▶ **About this task**:
Exact transcription of the data below is required, without the images.

▶ **Dataset extract**:
----

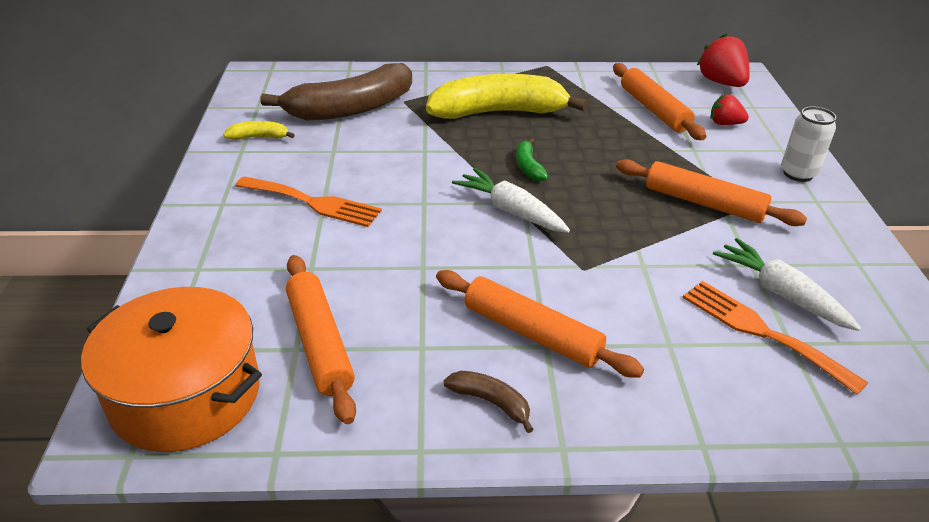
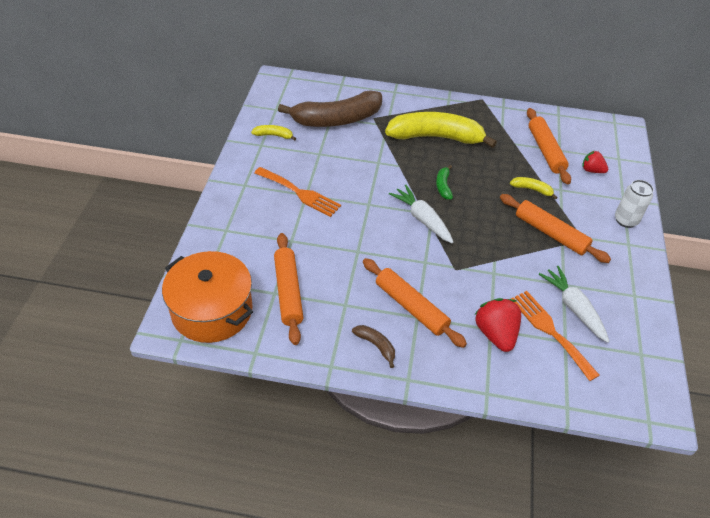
camera: 10 degrees right, 10 degrees up
(654, 155) = (532, 189): none -> yellow banana
(721, 83) = (604, 133): red strawberry -> red strawberry (495, 334)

----

▶ **Result below**:
camera: 10 degrees right, 10 degrees up
(654, 155) = (532, 189): none -> yellow banana
(721, 83) = (604, 133): red strawberry -> red strawberry (495, 334)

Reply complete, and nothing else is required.